Look below for the line that contains "relocated: black zebiruku" and the line that contains "colour: white simela", then restate both of them and every line in between, exactly. No picture goes in the copy.

> Extracted records

▼

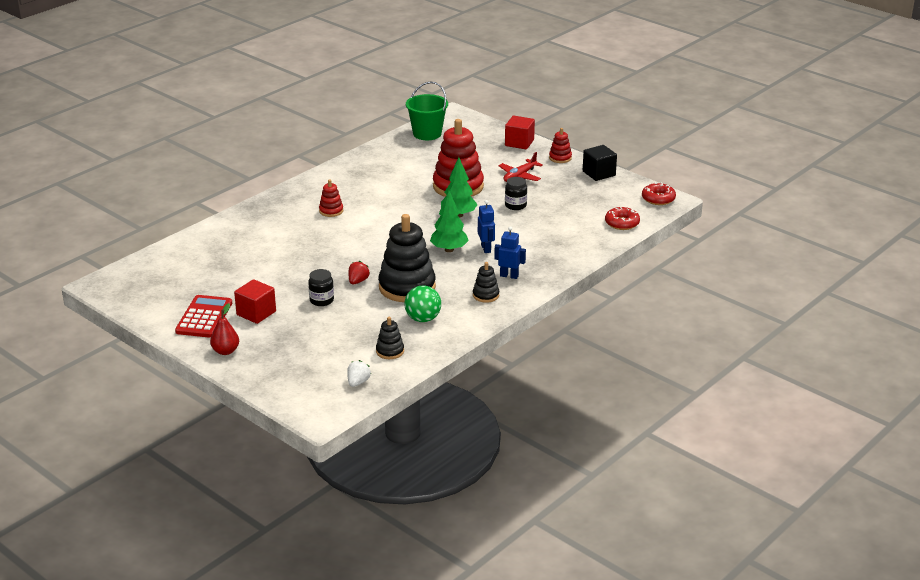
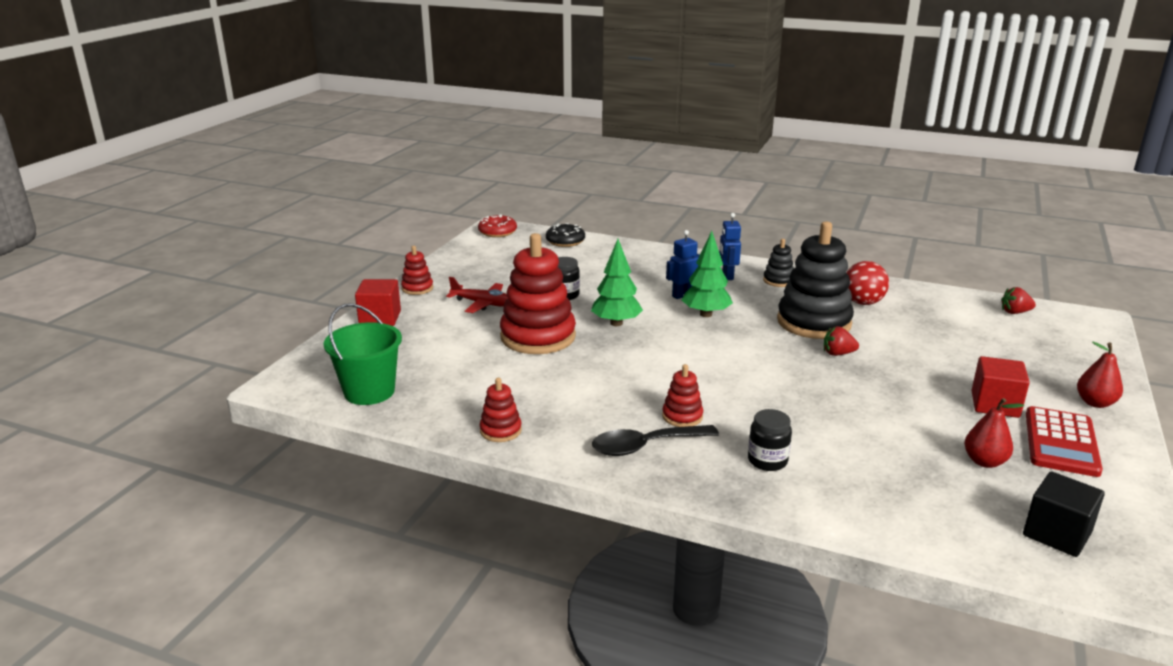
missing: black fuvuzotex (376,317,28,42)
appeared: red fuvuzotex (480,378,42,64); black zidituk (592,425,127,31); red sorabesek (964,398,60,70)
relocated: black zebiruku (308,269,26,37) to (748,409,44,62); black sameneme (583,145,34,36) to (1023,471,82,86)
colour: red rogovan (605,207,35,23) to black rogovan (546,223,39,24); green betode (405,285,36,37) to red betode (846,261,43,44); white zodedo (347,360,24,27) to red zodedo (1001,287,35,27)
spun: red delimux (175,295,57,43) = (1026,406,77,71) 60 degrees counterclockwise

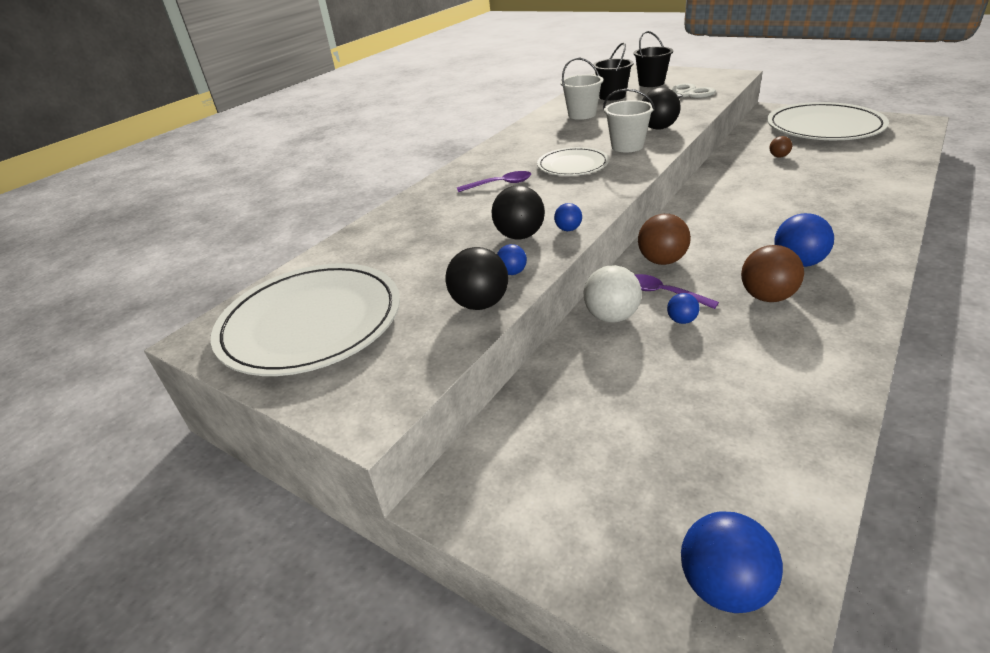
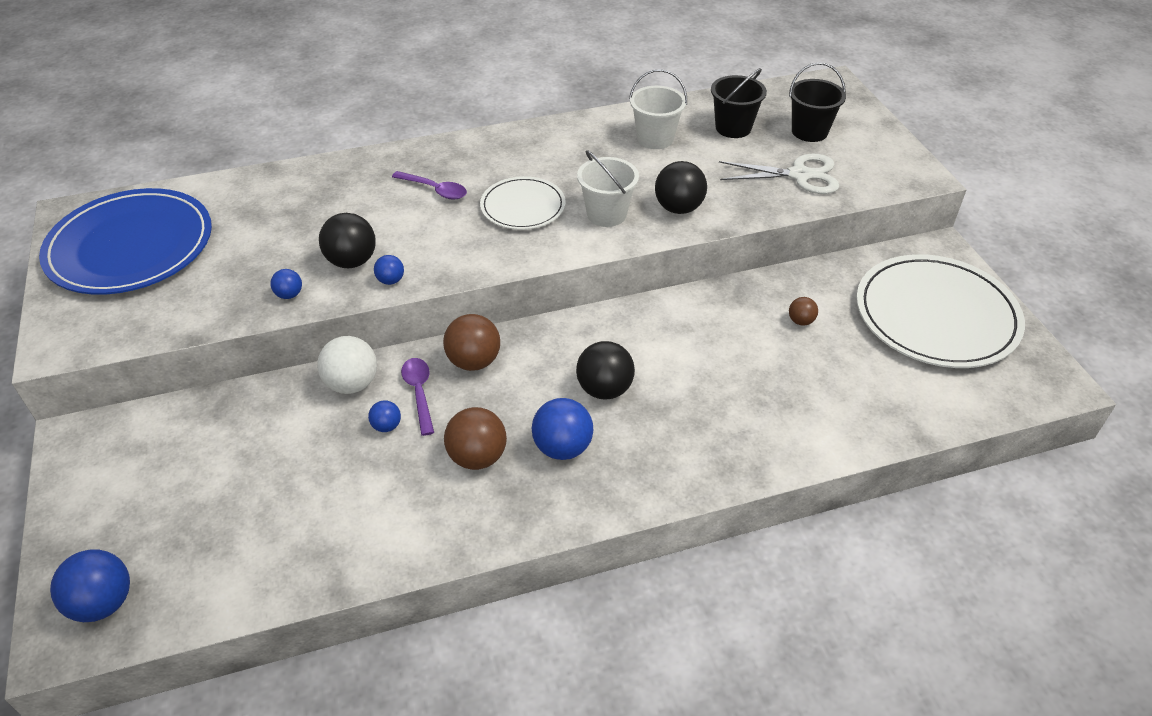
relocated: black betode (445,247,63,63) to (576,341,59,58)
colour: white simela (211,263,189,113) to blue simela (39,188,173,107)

▲
▼

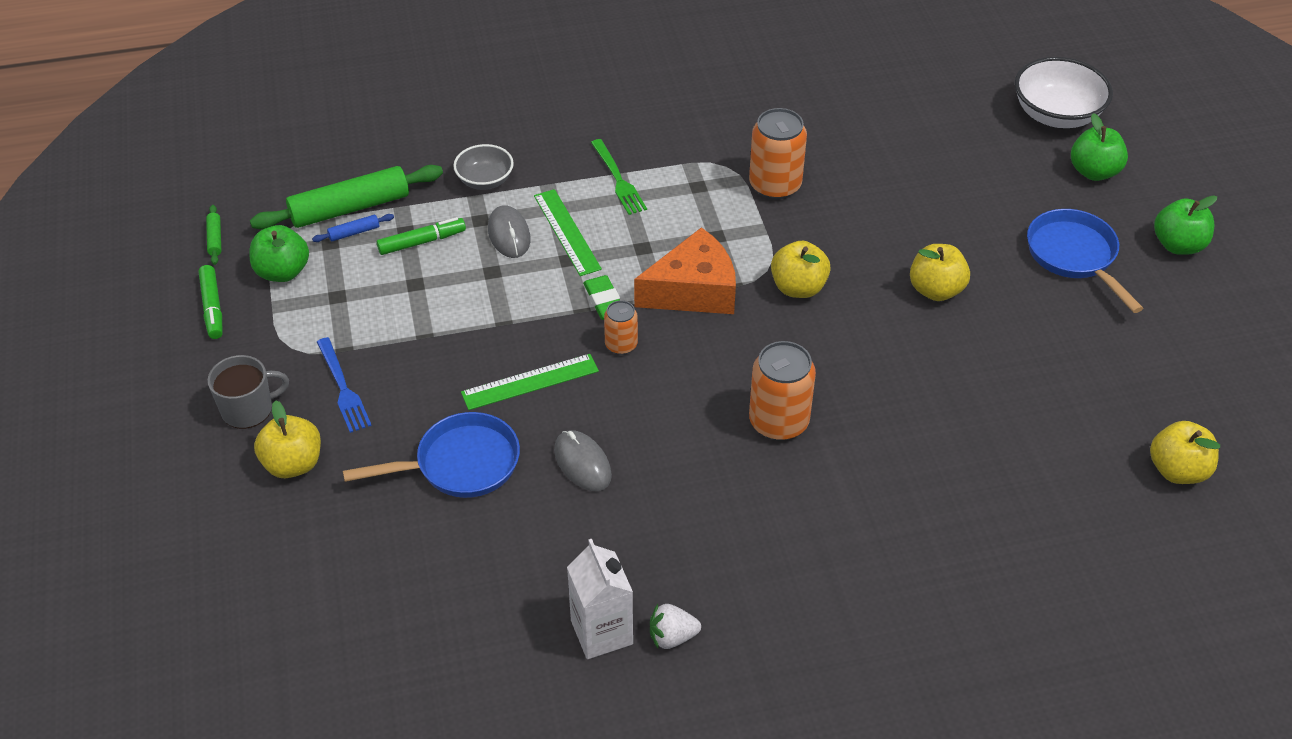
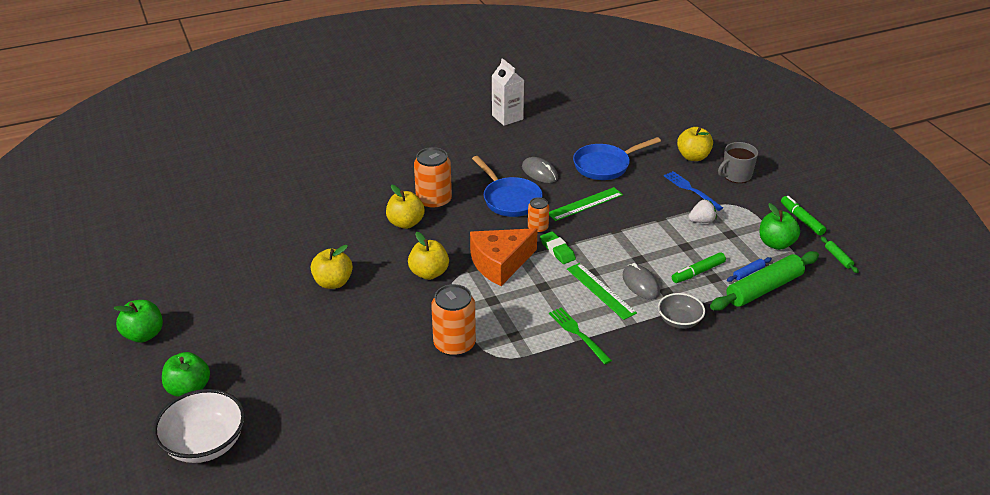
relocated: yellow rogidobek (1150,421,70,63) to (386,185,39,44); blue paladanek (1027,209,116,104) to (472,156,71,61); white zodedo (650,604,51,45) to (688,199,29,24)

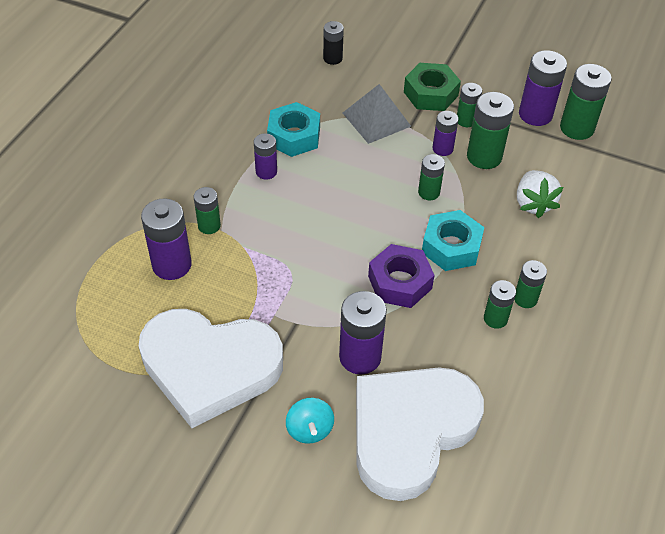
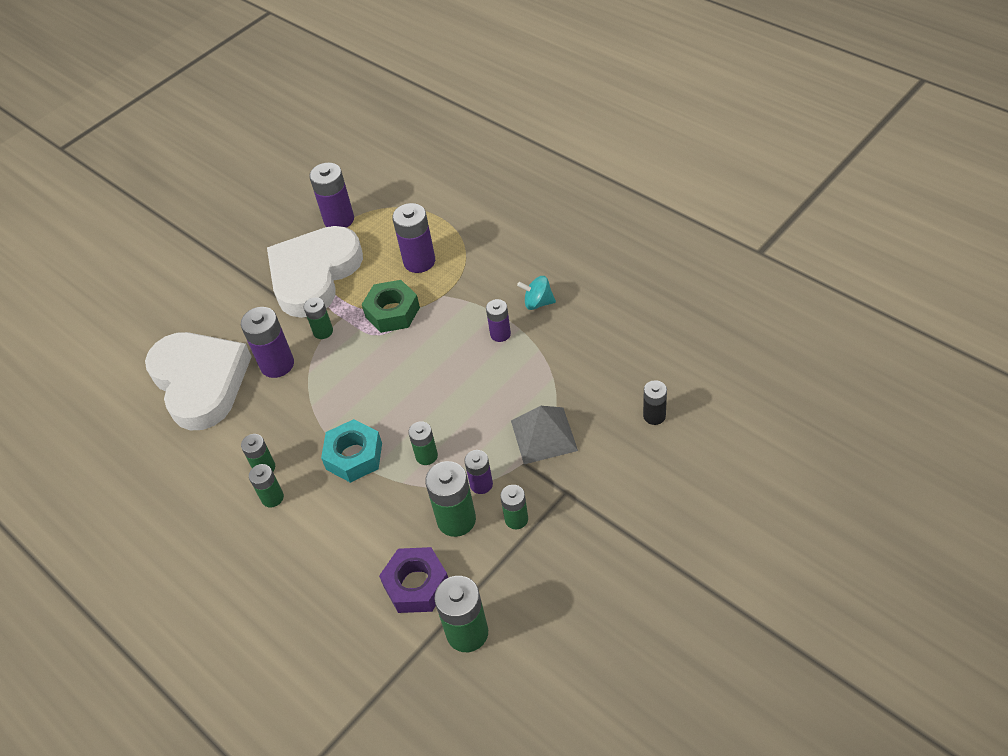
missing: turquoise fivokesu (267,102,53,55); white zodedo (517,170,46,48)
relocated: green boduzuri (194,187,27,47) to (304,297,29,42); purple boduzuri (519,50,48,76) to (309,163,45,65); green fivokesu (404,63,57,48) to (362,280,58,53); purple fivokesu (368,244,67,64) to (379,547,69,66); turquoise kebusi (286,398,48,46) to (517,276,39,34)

▲
▼

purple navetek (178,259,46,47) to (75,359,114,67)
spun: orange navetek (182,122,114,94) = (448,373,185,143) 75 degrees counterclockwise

▲

> Completed task
relocated: black zebiruku (308,269,26,37) to (748,409,44,62); black sameneme (583,145,34,36) to (1023,471,82,86)
colour: red rogovan (605,207,35,23) to black rogovan (546,223,39,24); green betode (405,285,36,37) to red betode (846,261,43,44); white zodedo (347,360,24,27) to red zodedo (1001,287,35,27)
spun: red delimux (175,295,57,43) = (1026,406,77,71) 60 degrees counterclockwise

relocated: black betode (445,247,63,63) to (576,341,59,58)
colour: white simela (211,263,189,113) to blue simela (39,188,173,107)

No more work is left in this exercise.